[Saved data entries]
::::::::::

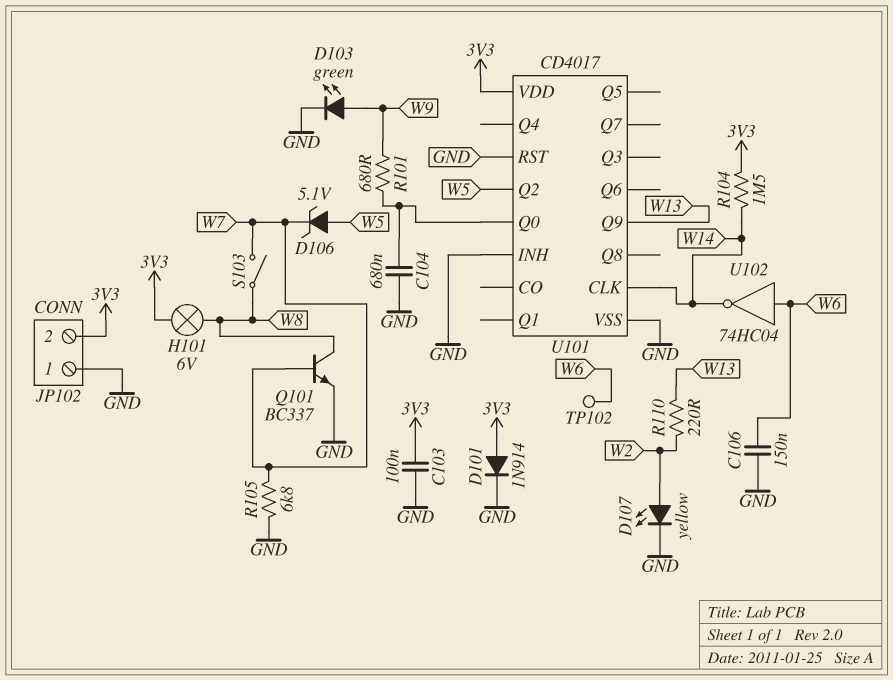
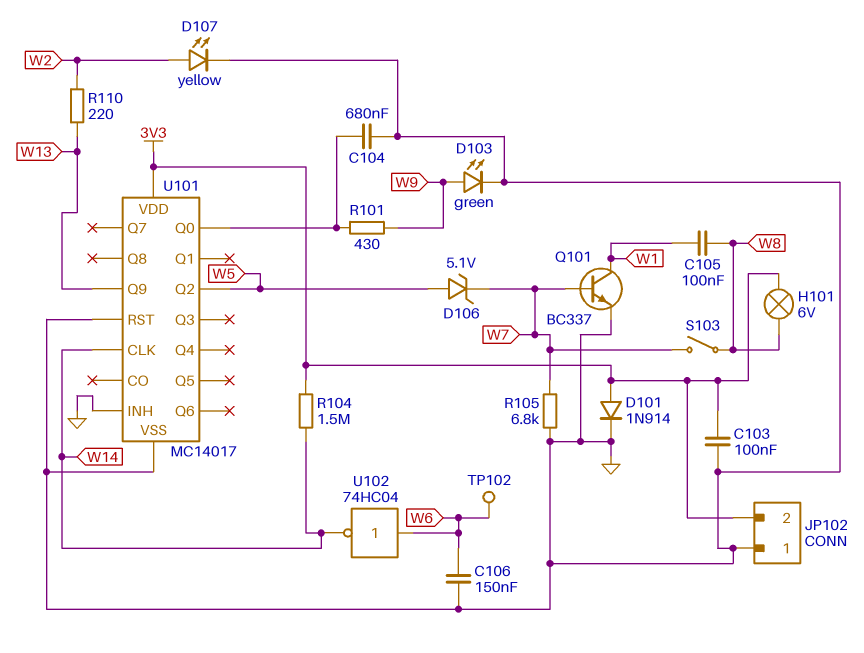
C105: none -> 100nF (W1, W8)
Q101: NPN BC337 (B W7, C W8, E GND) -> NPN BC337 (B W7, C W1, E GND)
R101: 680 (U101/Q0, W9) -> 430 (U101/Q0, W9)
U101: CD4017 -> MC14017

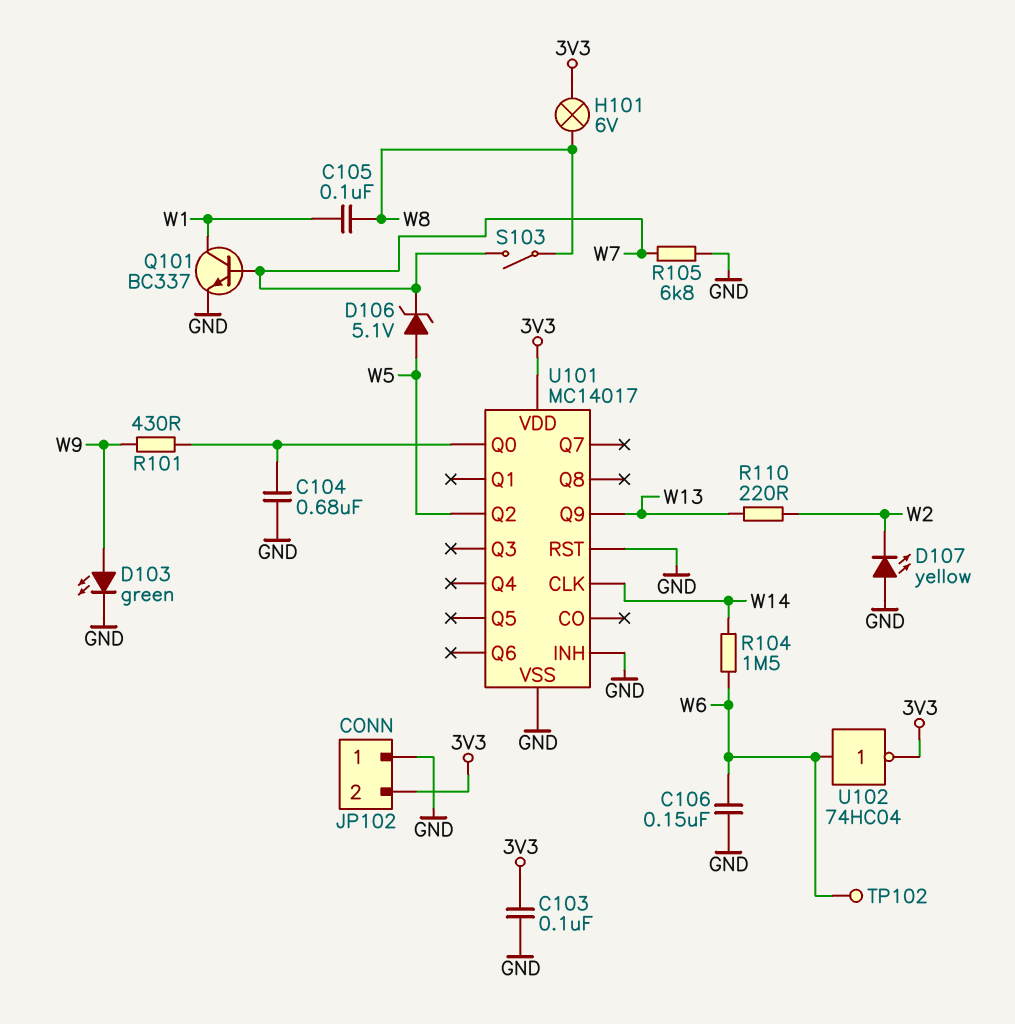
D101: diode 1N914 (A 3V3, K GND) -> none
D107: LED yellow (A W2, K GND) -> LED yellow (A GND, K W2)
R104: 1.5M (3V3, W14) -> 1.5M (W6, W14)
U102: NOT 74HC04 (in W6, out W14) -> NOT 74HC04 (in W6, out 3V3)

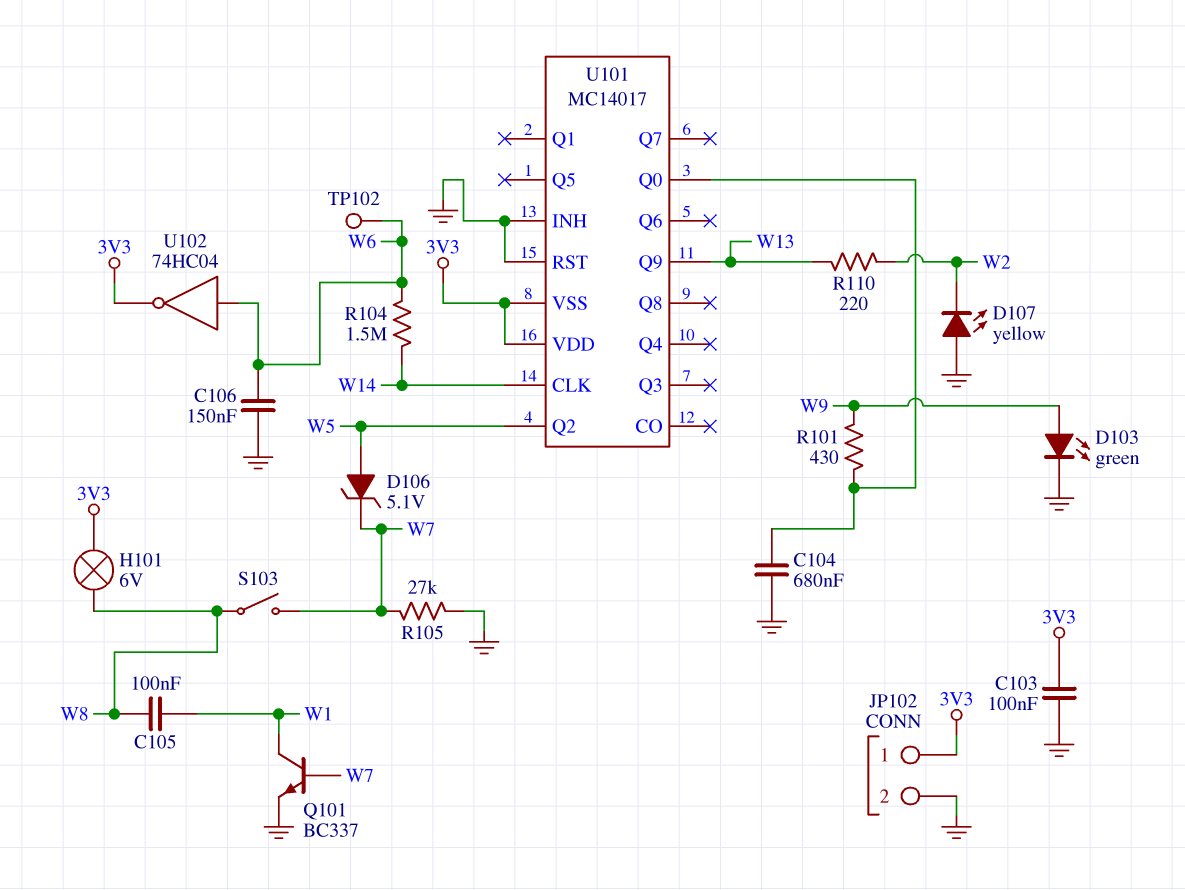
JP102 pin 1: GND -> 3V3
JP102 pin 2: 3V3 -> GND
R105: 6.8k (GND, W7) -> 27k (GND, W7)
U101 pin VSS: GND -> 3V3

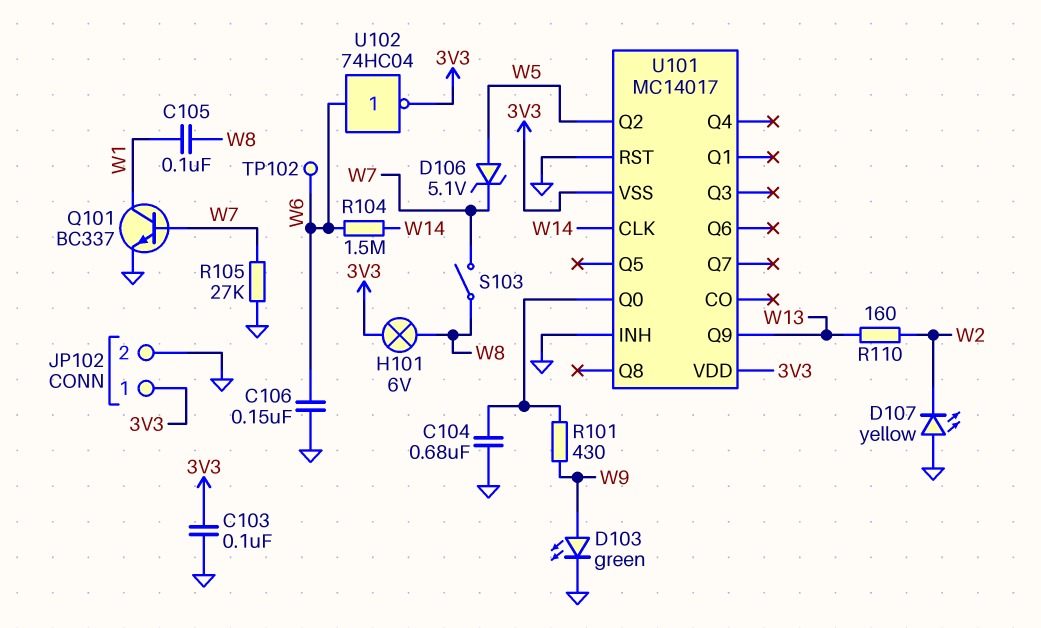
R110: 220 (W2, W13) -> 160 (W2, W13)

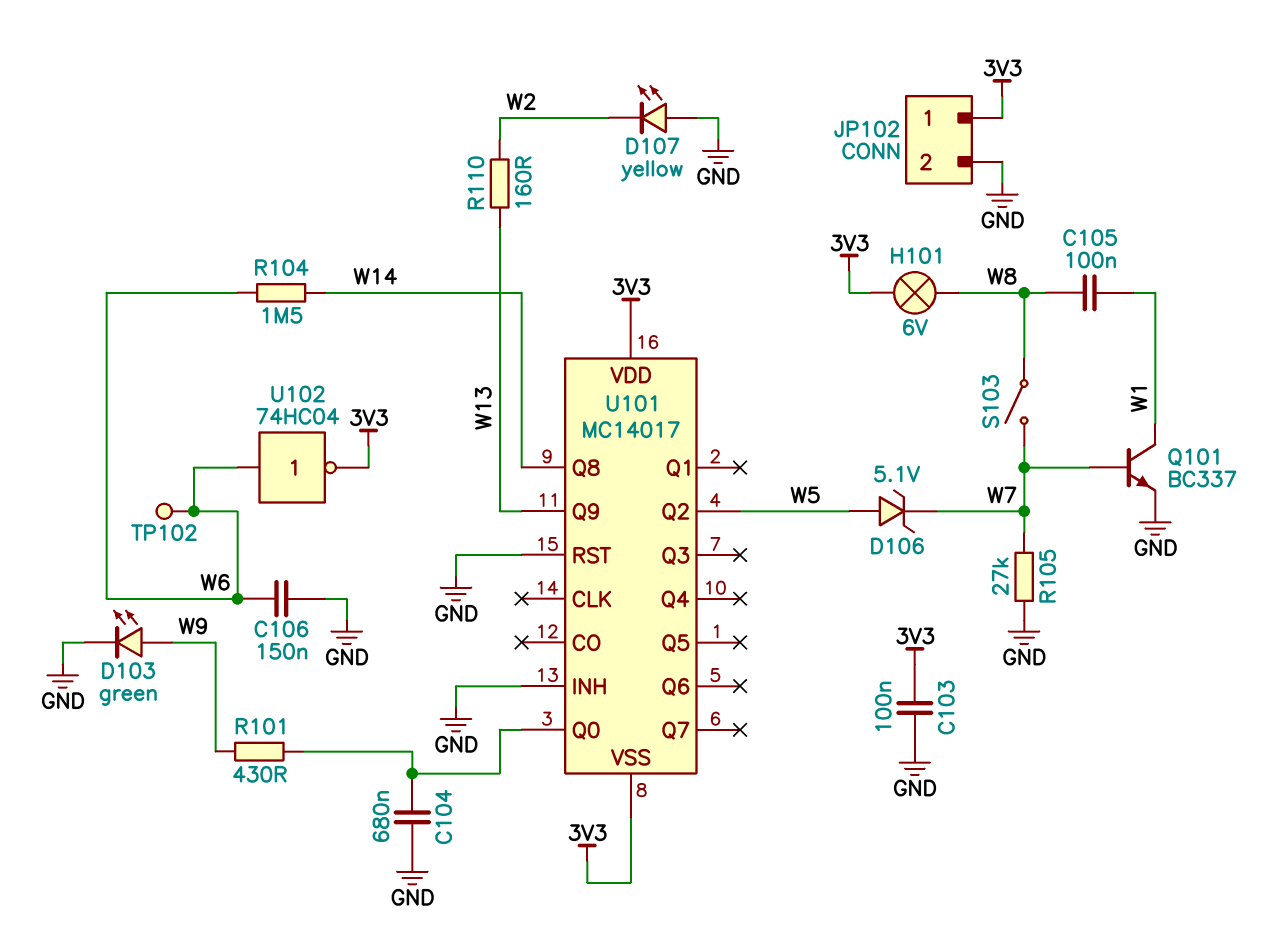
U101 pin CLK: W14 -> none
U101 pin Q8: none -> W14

::::::::::

## DIRECTIONS
Precisely those lines above that run from the line with "R101: 680 (U101/Q0, W9) -> 430 (U101/Q0, W9)" up to and including the line with "R104: 1.5M (3V3, W14) -> 1.5M (W6, W14)" are to be set down, with the pictures omitted.

## TASK ANSWER
R101: 680 (U101/Q0, W9) -> 430 (U101/Q0, W9)
U101: CD4017 -> MC14017

D101: diode 1N914 (A 3V3, K GND) -> none
D107: LED yellow (A W2, K GND) -> LED yellow (A GND, K W2)
R104: 1.5M (3V3, W14) -> 1.5M (W6, W14)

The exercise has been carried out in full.